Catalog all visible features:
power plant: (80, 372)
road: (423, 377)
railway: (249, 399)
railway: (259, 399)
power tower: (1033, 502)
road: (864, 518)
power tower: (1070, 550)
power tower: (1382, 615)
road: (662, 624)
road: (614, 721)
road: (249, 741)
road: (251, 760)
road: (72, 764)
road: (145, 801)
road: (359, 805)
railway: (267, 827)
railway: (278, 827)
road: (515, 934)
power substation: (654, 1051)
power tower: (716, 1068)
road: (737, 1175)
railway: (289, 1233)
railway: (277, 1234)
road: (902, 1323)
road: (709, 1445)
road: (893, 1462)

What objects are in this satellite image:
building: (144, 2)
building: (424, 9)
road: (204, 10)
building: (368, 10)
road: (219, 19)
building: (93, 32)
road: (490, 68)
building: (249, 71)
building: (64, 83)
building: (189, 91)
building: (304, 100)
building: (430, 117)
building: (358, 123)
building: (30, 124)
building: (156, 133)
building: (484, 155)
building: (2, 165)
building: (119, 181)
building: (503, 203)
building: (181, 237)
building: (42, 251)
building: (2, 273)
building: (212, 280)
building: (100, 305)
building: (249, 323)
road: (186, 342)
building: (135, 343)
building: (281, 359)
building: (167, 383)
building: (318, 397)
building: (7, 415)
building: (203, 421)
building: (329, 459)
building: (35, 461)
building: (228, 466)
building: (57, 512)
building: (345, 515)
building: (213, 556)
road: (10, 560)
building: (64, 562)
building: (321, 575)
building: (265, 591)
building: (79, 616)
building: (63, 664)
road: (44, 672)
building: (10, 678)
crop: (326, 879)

- _Prompt_
Every line above holding the string "railway" should be listed.

- _Problem solution_
railway: (249, 399)
railway: (259, 399)
railway: (267, 827)
railway: (278, 827)
railway: (289, 1233)
railway: (277, 1234)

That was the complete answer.